→ Collected data:
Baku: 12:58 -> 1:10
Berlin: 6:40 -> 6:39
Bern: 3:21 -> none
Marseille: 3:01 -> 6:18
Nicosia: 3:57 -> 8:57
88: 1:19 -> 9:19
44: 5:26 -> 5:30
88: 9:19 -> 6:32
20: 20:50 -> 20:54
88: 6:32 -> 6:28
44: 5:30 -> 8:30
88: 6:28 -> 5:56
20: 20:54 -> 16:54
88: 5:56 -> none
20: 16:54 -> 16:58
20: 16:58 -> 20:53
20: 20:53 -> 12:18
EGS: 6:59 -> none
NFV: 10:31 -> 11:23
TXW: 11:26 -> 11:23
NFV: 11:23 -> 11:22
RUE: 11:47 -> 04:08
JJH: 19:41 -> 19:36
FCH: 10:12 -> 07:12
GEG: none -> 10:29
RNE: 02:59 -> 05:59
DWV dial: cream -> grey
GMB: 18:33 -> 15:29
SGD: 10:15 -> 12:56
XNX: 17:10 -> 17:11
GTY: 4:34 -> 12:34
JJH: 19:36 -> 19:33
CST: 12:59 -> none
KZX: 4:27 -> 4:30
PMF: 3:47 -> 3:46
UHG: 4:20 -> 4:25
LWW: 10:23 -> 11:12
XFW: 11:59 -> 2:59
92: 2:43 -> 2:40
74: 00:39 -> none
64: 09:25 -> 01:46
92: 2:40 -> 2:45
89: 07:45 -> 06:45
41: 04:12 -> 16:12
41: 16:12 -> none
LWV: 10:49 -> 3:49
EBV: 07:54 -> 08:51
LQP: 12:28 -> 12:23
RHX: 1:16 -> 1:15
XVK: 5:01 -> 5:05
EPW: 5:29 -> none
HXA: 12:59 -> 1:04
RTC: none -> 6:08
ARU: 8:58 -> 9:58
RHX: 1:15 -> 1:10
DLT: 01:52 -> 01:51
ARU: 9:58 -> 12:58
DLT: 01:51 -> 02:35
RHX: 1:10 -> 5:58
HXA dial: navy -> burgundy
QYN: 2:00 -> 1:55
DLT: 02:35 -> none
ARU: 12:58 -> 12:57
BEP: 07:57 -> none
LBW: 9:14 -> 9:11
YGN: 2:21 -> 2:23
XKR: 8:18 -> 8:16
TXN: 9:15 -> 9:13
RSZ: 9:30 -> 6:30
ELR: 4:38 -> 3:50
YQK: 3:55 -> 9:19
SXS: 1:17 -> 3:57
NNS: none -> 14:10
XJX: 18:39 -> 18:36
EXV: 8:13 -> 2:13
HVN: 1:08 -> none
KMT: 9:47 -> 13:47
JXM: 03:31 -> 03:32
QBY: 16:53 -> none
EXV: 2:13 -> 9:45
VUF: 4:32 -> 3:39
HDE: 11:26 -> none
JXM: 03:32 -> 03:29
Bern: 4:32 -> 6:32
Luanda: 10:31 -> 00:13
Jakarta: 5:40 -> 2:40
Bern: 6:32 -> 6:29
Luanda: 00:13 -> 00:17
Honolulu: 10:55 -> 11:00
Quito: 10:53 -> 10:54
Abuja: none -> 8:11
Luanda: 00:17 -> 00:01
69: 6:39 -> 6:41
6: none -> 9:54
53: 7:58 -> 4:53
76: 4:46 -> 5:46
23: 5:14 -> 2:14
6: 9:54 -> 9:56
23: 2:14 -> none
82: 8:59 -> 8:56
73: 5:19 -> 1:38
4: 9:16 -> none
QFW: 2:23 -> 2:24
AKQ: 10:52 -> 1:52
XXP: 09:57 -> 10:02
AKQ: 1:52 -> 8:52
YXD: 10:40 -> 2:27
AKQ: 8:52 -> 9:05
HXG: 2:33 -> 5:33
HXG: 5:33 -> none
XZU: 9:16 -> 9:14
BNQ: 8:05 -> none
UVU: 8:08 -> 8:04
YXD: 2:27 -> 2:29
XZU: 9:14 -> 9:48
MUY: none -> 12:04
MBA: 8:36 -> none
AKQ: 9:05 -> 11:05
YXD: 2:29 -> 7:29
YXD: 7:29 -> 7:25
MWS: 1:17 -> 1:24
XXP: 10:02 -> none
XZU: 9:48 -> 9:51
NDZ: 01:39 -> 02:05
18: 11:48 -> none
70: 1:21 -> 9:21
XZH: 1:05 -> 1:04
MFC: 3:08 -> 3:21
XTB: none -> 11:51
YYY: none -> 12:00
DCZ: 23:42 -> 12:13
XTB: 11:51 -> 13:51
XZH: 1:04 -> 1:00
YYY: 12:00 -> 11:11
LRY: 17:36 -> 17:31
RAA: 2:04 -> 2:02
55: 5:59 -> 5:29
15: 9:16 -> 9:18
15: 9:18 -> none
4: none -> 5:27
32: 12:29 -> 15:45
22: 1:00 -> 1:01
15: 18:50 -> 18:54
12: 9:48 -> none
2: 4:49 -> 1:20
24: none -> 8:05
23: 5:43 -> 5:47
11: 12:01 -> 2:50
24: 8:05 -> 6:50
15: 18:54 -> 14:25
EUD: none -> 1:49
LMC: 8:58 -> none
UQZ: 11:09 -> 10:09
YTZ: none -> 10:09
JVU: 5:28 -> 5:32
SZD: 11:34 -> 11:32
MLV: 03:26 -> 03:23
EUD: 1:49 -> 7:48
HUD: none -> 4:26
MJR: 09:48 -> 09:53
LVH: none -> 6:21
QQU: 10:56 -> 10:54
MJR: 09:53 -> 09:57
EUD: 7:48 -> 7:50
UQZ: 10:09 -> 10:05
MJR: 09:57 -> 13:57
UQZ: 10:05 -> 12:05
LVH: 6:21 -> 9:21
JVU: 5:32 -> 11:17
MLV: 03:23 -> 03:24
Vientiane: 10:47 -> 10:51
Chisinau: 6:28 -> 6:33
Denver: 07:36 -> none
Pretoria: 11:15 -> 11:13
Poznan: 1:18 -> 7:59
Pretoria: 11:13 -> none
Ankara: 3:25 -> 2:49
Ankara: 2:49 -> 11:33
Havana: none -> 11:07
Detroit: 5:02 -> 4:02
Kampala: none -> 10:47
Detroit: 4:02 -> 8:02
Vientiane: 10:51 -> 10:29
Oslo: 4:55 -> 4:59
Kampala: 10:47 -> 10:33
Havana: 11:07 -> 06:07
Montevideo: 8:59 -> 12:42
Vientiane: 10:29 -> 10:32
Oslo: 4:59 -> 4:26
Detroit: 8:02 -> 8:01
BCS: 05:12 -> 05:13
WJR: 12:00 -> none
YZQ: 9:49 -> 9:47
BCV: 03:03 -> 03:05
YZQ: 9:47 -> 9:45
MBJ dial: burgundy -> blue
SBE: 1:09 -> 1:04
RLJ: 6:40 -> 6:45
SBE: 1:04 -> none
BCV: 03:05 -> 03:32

→ Brief:
Recast the full listing above as a Markdown table with the columns "Row" and "Line," one row per line of the listing and blank lines omitted.

→ Completed task:
| Row | Line |
|---|---|
| 1 | Baku: 12:58 -> 1:10 |
| 2 | Berlin: 6:40 -> 6:39 |
| 3 | Bern: 3:21 -> none |
| 4 | Marseille: 3:01 -> 6:18 |
| 5 | Nicosia: 3:57 -> 8:57 |
| 6 | 88: 1:19 -> 9:19 |
| 7 | 44: 5:26 -> 5:30 |
| 8 | 88: 9:19 -> 6:32 |
| 9 | 20: 20:50 -> 20:54 |
| 10 | 88: 6:32 -> 6:28 |
| 11 | 44: 5:30 -> 8:30 |
| 12 | 88: 6:28 -> 5:56 |
| 13 | 20: 20:54 -> 16:54 |
| 14 | 88: 5:56 -> none |
| 15 | 20: 16:54 -> 16:58 |
| 16 | 20: 16:58 -> 20:53 |
| 17 | 20: 20:53 -> 12:18 |
| 18 | EGS: 6:59 -> none |
| 19 | NFV: 10:31 -> 11:23 |
| 20 | TXW: 11:26 -> 11:23 |
| 21 | NFV: 11:23 -> 11:22 |
| 22 | RUE: 11:47 -> 04:08 |
| 23 | JJH: 19:41 -> 19:36 |
| 24 | FCH: 10:12 -> 07:12 |
| 25 | GEG: none -> 10:29 |
| 26 | RNE: 02:59 -> 05:59 |
| 27 | DWV dial: cream -> grey |
| 28 | GMB: 18:33 -> 15:29 |
| 29 | SGD: 10:15 -> 12:56 |
| 30 | XNX: 17:10 -> 17:11 |
| 31 | GTY: 4:34 -> 12:34 |
| 32 | JJH: 19:36 -> 19:33 |
| 33 | CST: 12:59 -> none |
| 34 | KZX: 4:27 -> 4:30 |
| 35 | PMF: 3:47 -> 3:46 |
| 36 | UHG: 4:20 -> 4:25 |
| 37 | LWW: 10:23 -> 11:12 |
| 38 | XFW: 11:59 -> 2:59 |
| 39 | 92: 2:43 -> 2:40 |
| 40 | 74: 00:39 -> none |
| 41 | 64: 09:25 -> 01:46 |
| 42 | 92: 2:40 -> 2:45 |
| 43 | 89: 07:45 -> 06:45 |
| 44 | 41: 04:12 -> 16:12 |
| 45 | 41: 16:12 -> none |
| 46 | LWV: 10:49 -> 3:49 |
| 47 | EBV: 07:54 -> 08:51 |
| 48 | LQP: 12:28 -> 12:23 |
| 49 | RHX: 1:16 -> 1:15 |
| 50 | XVK: 5:01 -> 5:05 |
| 51 | EPW: 5:29 -> none |
| 52 | HXA: 12:59 -> 1:04 |
| 53 | RTC: none -> 6:08 |
| 54 | ARU: 8:58 -> 9:58 |
| 55 | RHX: 1:15 -> 1:10 |
| 56 | DLT: 01:52 -> 01:51 |
| 57 | ARU: 9:58 -> 12:58 |
| 58 | DLT: 01:51 -> 02:35 |
| 59 | RHX: 1:10 -> 5:58 |
| 60 | HXA dial: navy -> burgundy |
| 61 | QYN: 2:00 -> 1:55 |
| 62 | DLT: 02:35 -> none |
| 63 | ARU: 12:58 -> 12:57 |
| 64 | BEP: 07:57 -> none |
| 65 | LBW: 9:14 -> 9:11 |
| 66 | YGN: 2:21 -> 2:23 |
| 67 | XKR: 8:18 -> 8:16 |
| 68 | TXN: 9:15 -> 9:13 |
| 69 | RSZ: 9:30 -> 6:30 |
| 70 | ELR: 4:38 -> 3:50 |
| 71 | YQK: 3:55 -> 9:19 |
| 72 | SXS: 1:17 -> 3:57 |
| 73 | NNS: none -> 14:10 |
| 74 | XJX: 18:39 -> 18:36 |
| 75 | EXV: 8:13 -> 2:13 |
| 76 | HVN: 1:08 -> none |
| 77 | KMT: 9:47 -> 13:47 |
| 78 | JXM: 03:31 -> 03:32 |
| 79 | QBY: 16:53 -> none |
| 80 | EXV: 2:13 -> 9:45 |
| 81 | VUF: 4:32 -> 3:39 |
| 82 | HDE: 11:26 -> none |
| 83 | JXM: 03:32 -> 03:29 |
| 84 | Bern: 4:32 -> 6:32 |
| 85 | Luanda: 10:31 -> 00:13 |
| 86 | Jakarta: 5:40 -> 2:40 |
| 87 | Bern: 6:32 -> 6:29 |
| 88 | Luanda: 00:13 -> 00:17 |
| 89 | Honolulu: 10:55 -> 11:00 |
| 90 | Quito: 10:53 -> 10:54 |
| 91 | Abuja: none -> 8:11 |
| 92 | Luanda: 00:17 -> 00:01 |
| 93 | 69: 6:39 -> 6:41 |
| 94 | 6: none -> 9:54 |
| 95 | 53: 7:58 -> 4:53 |
| 96 | 76: 4:46 -> 5:46 |
| 97 | 23: 5:14 -> 2:14 |
| 98 | 6: 9:54 -> 9:56 |
| 99 | 23: 2:14 -> none |
| 100 | 82: 8:59 -> 8:56 |
| 101 | 73: 5:19 -> 1:38 |
| 102 | 4: 9:16 -> none |
| 103 | QFW: 2:23 -> 2:24 |
| 104 | AKQ: 10:52 -> 1:52 |
| 105 | XXP: 09:57 -> 10:02 |
| 106 | AKQ: 1:52 -> 8:52 |
| 107 | YXD: 10:40 -> 2:27 |
| 108 | AKQ: 8:52 -> 9:05 |
| 109 | HXG: 2:33 -> 5:33 |
| 110 | HXG: 5:33 -> none |
| 111 | XZU: 9:16 -> 9:14 |
| 112 | BNQ: 8:05 -> none |
| 113 | UVU: 8:08 -> 8:04 |
| 114 | YXD: 2:27 -> 2:29 |
| 115 | XZU: 9:14 -> 9:48 |
| 116 | MUY: none -> 12:04 |
| 117 | MBA: 8:36 -> none |
| 118 | AKQ: 9:05 -> 11:05 |
| 119 | YXD: 2:29 -> 7:29 |
| 120 | YXD: 7:29 -> 7:25 |
| 121 | MWS: 1:17 -> 1:24 |
| 122 | XXP: 10:02 -> none |
| 123 | XZU: 9:48 -> 9:51 |
| 124 | NDZ: 01:39 -> 02:05 |
| 125 | 18: 11:48 -> none |
| 126 | 70: 1:21 -> 9:21 |
| 127 | XZH: 1:05 -> 1:04 |
| 128 | MFC: 3:08 -> 3:21 |
| 129 | XTB: none -> 11:51 |
| 130 | YYY: none -> 12:00 |
| 131 | DCZ: 23:42 -> 12:13 |
| 132 | XTB: 11:51 -> 13:51 |
| 133 | XZH: 1:04 -> 1:00 |
| 134 | YYY: 12:00 -> 11:11 |
| 135 | LRY: 17:36 -> 17:31 |
| 136 | RAA: 2:04 -> 2:02 |
| 137 | 55: 5:59 -> 5:29 |
| 138 | 15: 9:16 -> 9:18 |
| 139 | 15: 9:18 -> none |
| 140 | 4: none -> 5:27 |
| 141 | 32: 12:29 -> 15:45 |
| 142 | 22: 1:00 -> 1:01 |
| 143 | 15: 18:50 -> 18:54 |
| 144 | 12: 9:48 -> none |
| 145 | 2: 4:49 -> 1:20 |
| 146 | 24: none -> 8:05 |
| 147 | 23: 5:43 -> 5:47 |
| 148 | 11: 12:01 -> 2:50 |
| 149 | 24: 8:05 -> 6:50 |
| 150 | 15: 18:54 -> 14:25 |
| 151 | EUD: none -> 1:49 |
| 152 | LMC: 8:58 -> none |
| 153 | UQZ: 11:09 -> 10:09 |
| 154 | YTZ: none -> 10:09 |
| 155 | JVU: 5:28 -> 5:32 |
| 156 | SZD: 11:34 -> 11:32 |
| 157 | MLV: 03:26 -> 03:23 |
| 158 | EUD: 1:49 -> 7:48 |
| 159 | HUD: none -> 4:26 |
| 160 | MJR: 09:48 -> 09:53 |
| 161 | LVH: none -> 6:21 |
| 162 | QQU: 10:56 -> 10:54 |
| 163 | MJR: 09:53 -> 09:57 |
| 164 | EUD: 7:48 -> 7:50 |
| 165 | UQZ: 10:09 -> 10:05 |
| 166 | MJR: 09:57 -> 13:57 |
| 167 | UQZ: 10:05 -> 12:05 |
| 168 | LVH: 6:21 -> 9:21 |
| 169 | JVU: 5:32 -> 11:17 |
| 170 | MLV: 03:23 -> 03:24 |
| 171 | Vientiane: 10:47 -> 10:51 |
| 172 | Chisinau: 6:28 -> 6:33 |
| 173 | Denver: 07:36 -> none |
| 174 | Pretoria: 11:15 -> 11:13 |
| 175 | Poznan: 1:18 -> 7:59 |
| 176 | Pretoria: 11:13 -> none |
| 177 | Ankara: 3:25 -> 2:49 |
| 178 | Ankara: 2:49 -> 11:33 |
| 179 | Havana: none -> 11:07 |
| 180 | Detroit: 5:02 -> 4:02 |
| 181 | Kampala: none -> 10:47 |
| 182 | Detroit: 4:02 -> 8:02 |
| 183 | Vientiane: 10:51 -> 10:29 |
| 184 | Oslo: 4:55 -> 4:59 |
| 185 | Kampala: 10:47 -> 10:33 |
| 186 | Havana: 11:07 -> 06:07 |
| 187 | Montevideo: 8:59 -> 12:42 |
| 188 | Vientiane: 10:29 -> 10:32 |
| 189 | Oslo: 4:59 -> 4:26 |
| 190 | Detroit: 8:02 -> 8:01 |
| 191 | BCS: 05:12 -> 05:13 |
| 192 | WJR: 12:00 -> none |
| 193 | YZQ: 9:49 -> 9:47 |
| 194 | BCV: 03:03 -> 03:05 |
| 195 | YZQ: 9:47 -> 9:45 |
| 196 | MBJ dial: burgundy -> blue |
| 197 | SBE: 1:09 -> 1:04 |
| 198 | RLJ: 6:40 -> 6:45 |
| 199 | SBE: 1:04 -> none |
| 200 | BCV: 03:05 -> 03:32 |